*** Opening of MATERIALS PROVIDED ***
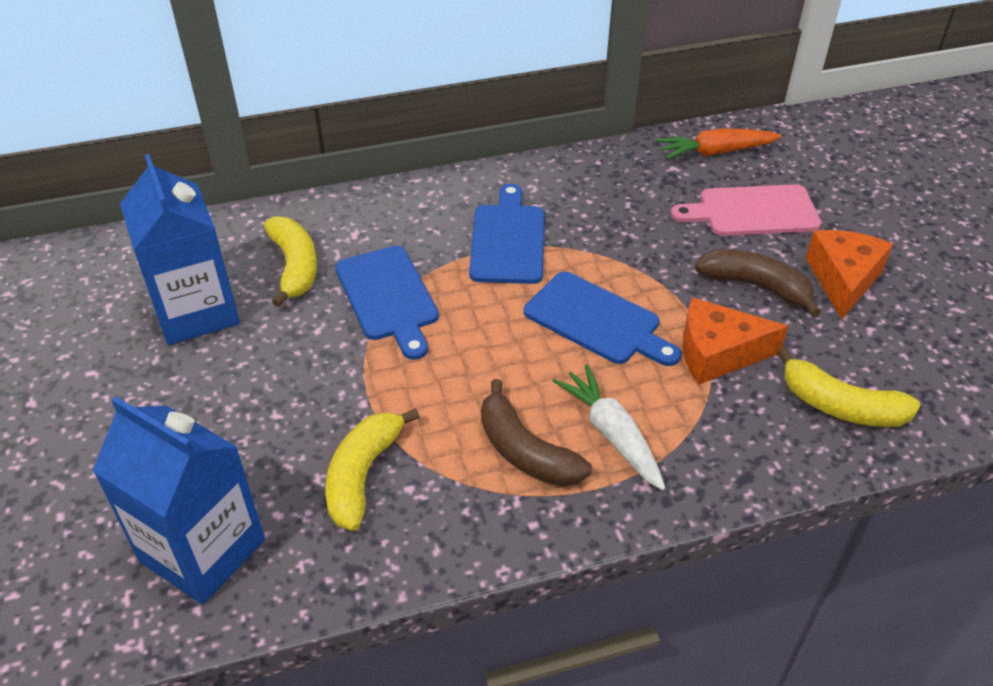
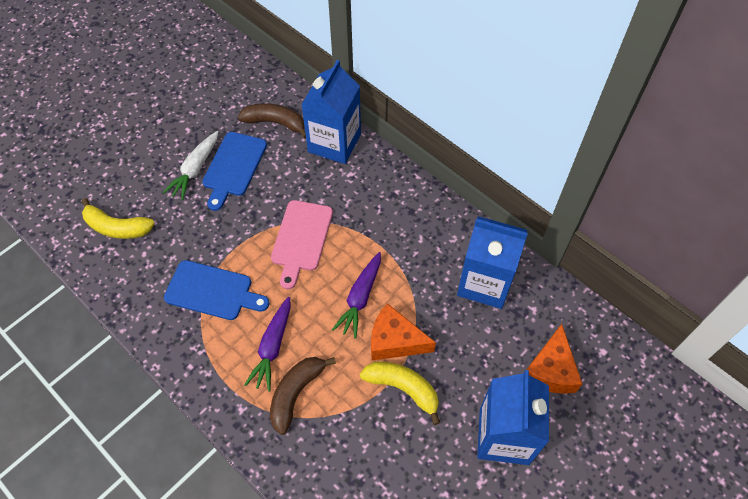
blue carton: 2 -> 3
blue cutting board: 3 -> 2
orange carrot: 1 -> 0
purple carrot: 0 -> 2
yellow banana: 3 -> 2

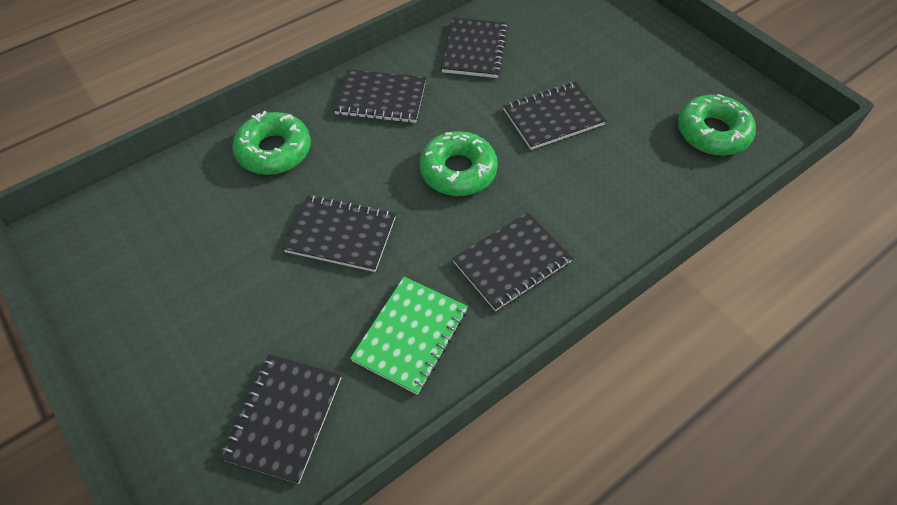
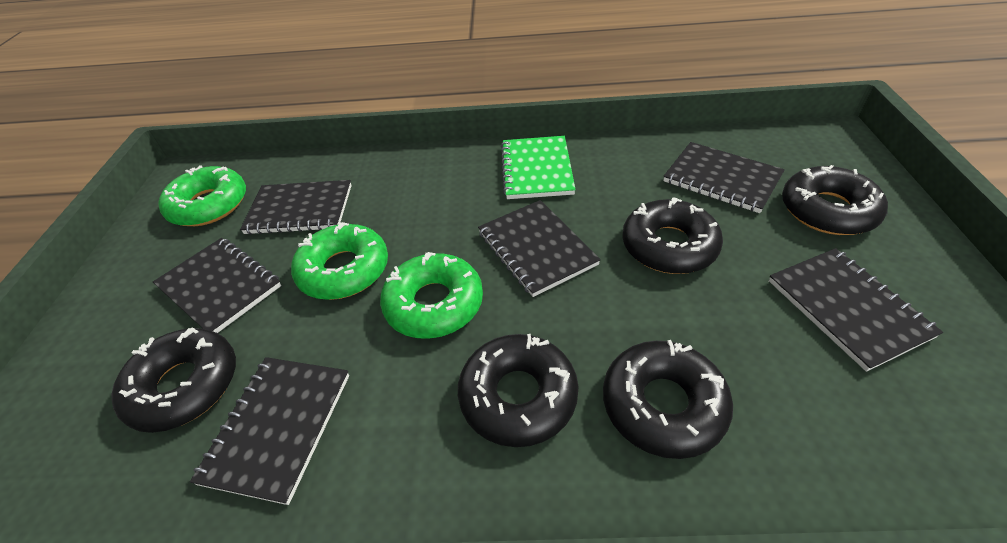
black donut: 0 -> 5

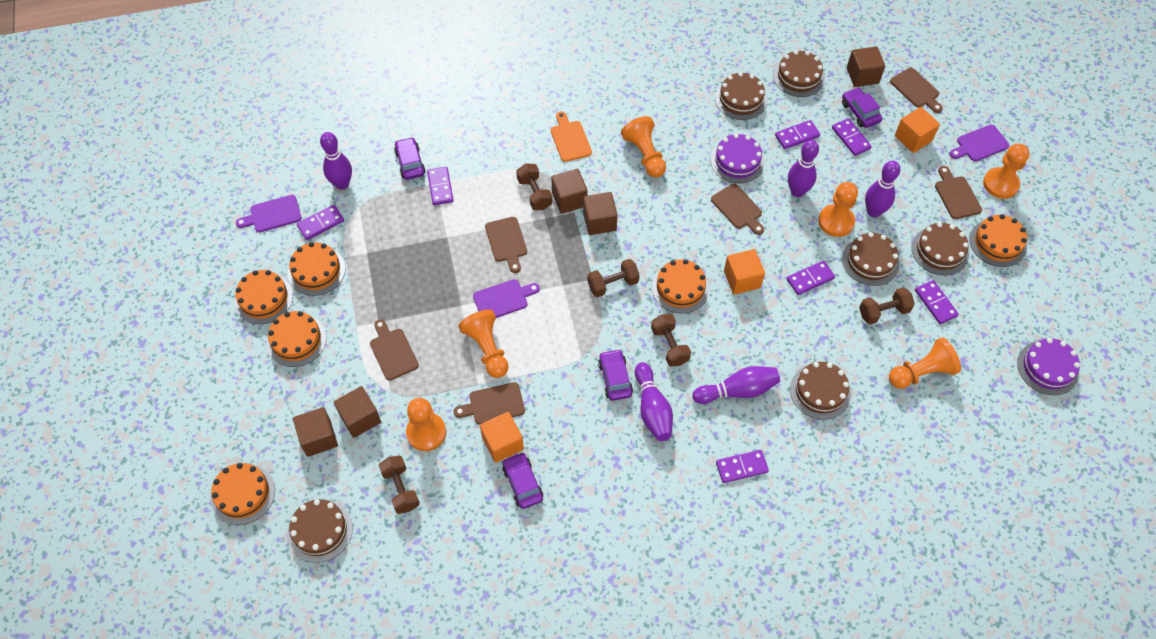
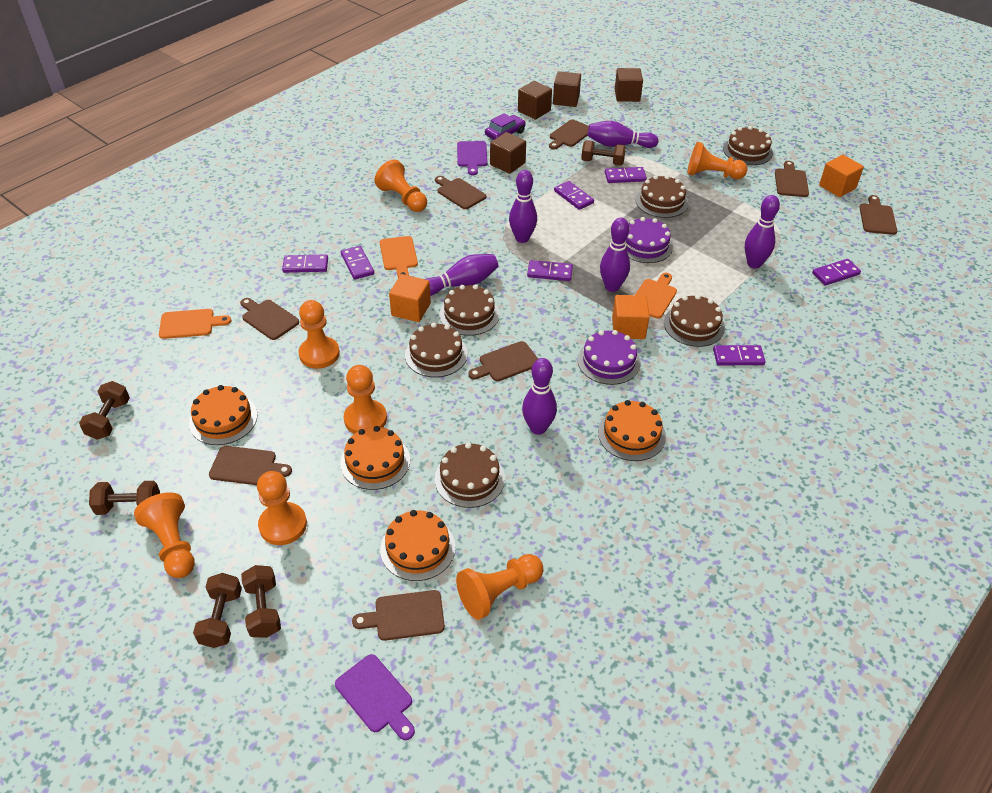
brown cube: 5 -> 4
brown cutting board: 6 -> 8
orange cake: 6 -> 4
orange cutting board: 1 -> 3
orange pawn: 6 -> 7
purple bowling pin: 5 -> 6
purple car: 4 -> 1
purple cutting board: 3 -> 2

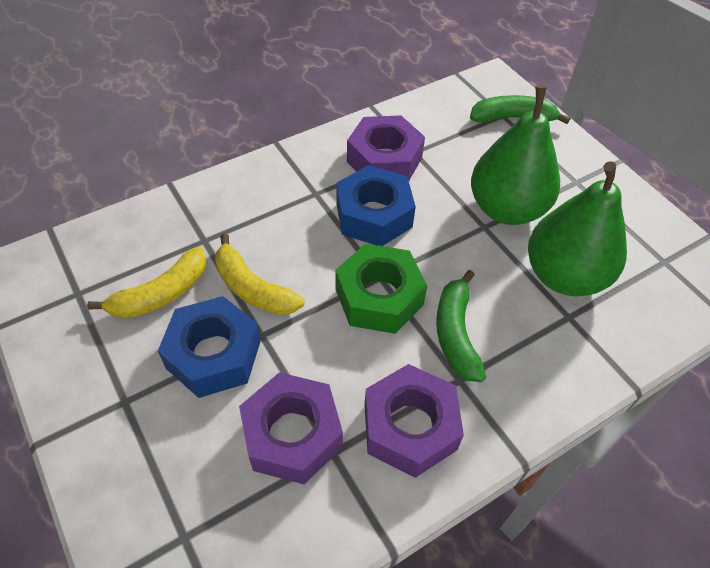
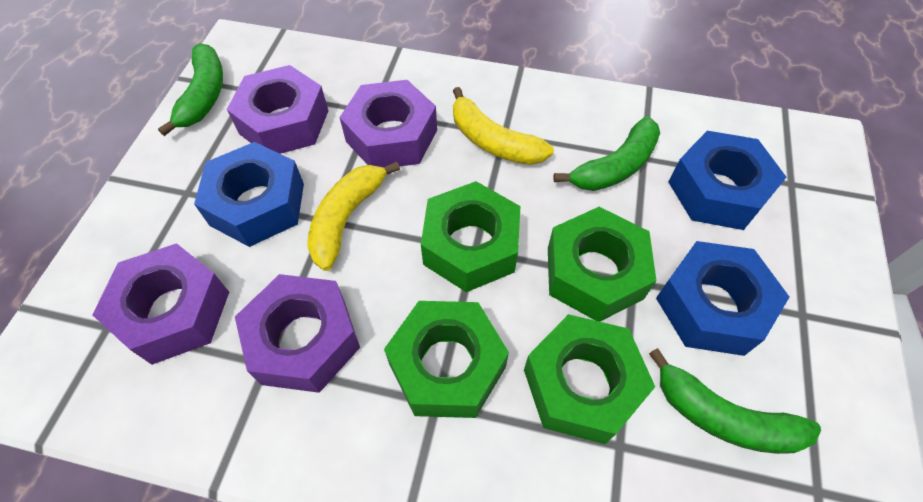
blue nut: 2 -> 3
green banana: 2 -> 3
green nut: 1 -> 4
green pear: 2 -> 0
purple nut: 3 -> 4

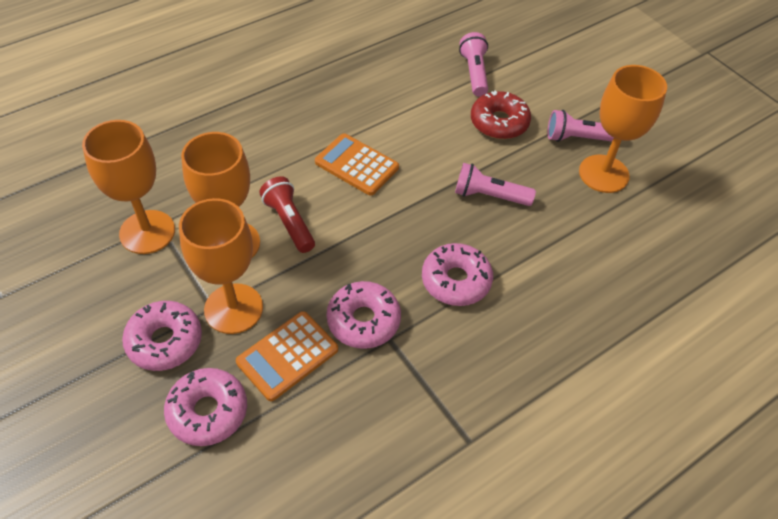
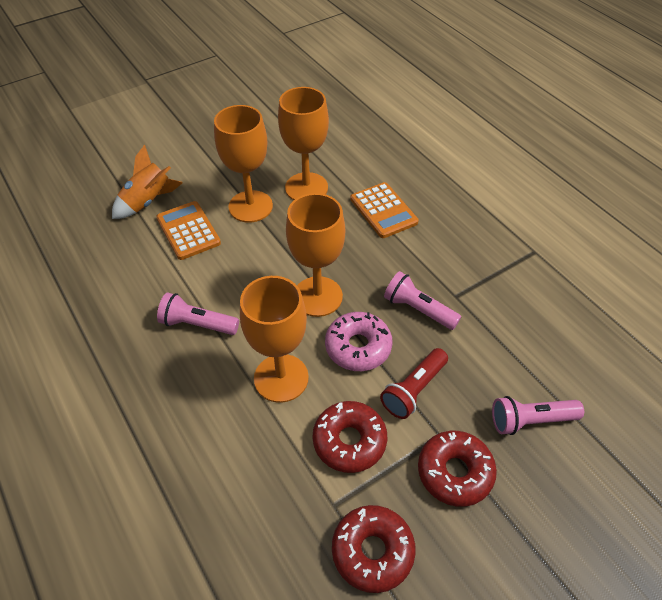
orange rocket: 0 -> 1
pink donut: 4 -> 1
red donut: 1 -> 3

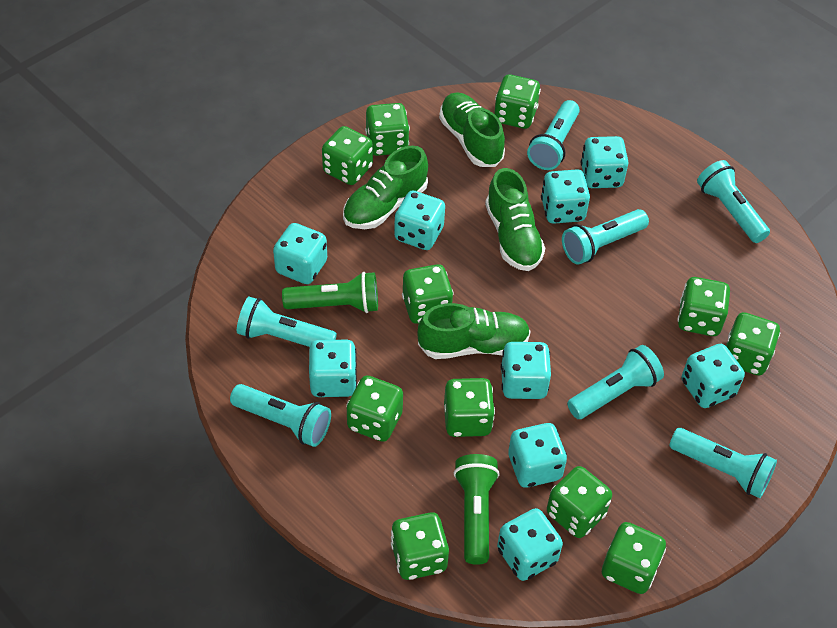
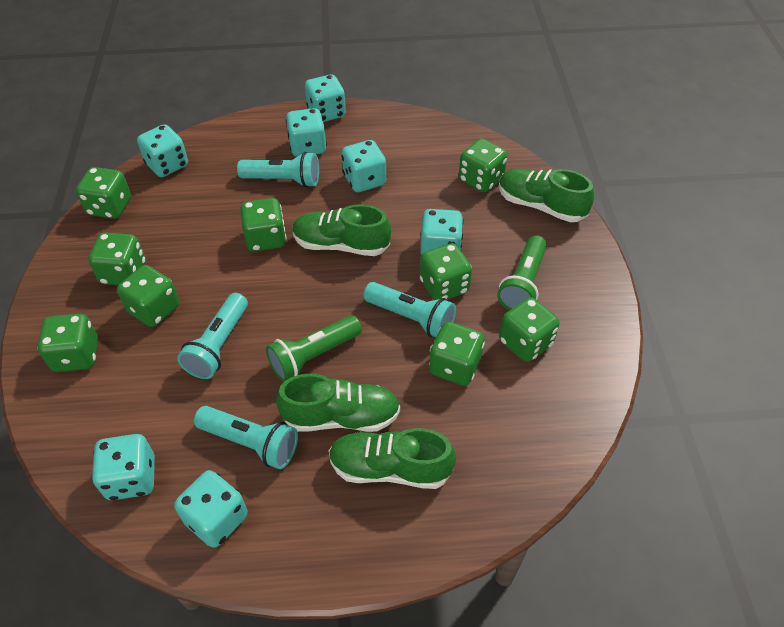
green dice: 11 -> 9
turquoise dice: 9 -> 7
turquoise flashlight: 7 -> 4

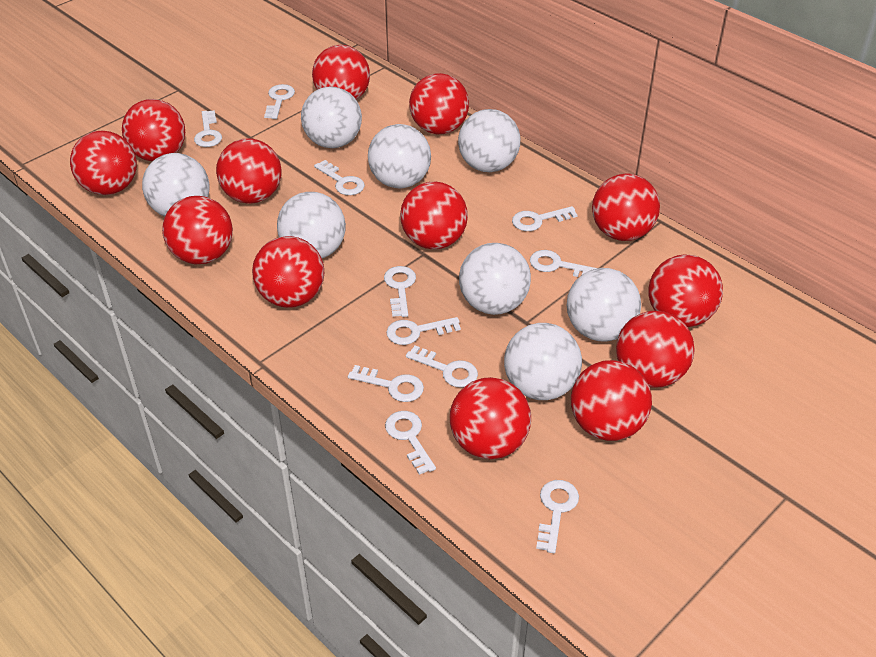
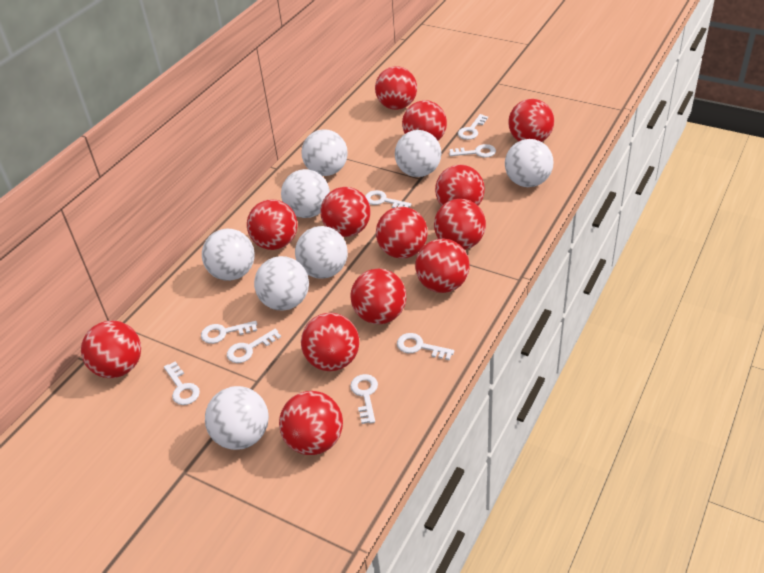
white key: 11 -> 8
*** Close of MATERIALS PROVIDED ***
▶ WHAT YOU ARE ASKED TO DO:
Return, exactly as they stand, the lines from the opening line of the listing through the line with "orange pawn: 6 -> 7", both ends counted, and no pictures.

▶ EXERCISE RESPONSE:
blue carton: 2 -> 3
blue cutting board: 3 -> 2
orange carrot: 1 -> 0
purple carrot: 0 -> 2
yellow banana: 3 -> 2

black donut: 0 -> 5

brown cube: 5 -> 4
brown cutting board: 6 -> 8
orange cake: 6 -> 4
orange cutting board: 1 -> 3
orange pawn: 6 -> 7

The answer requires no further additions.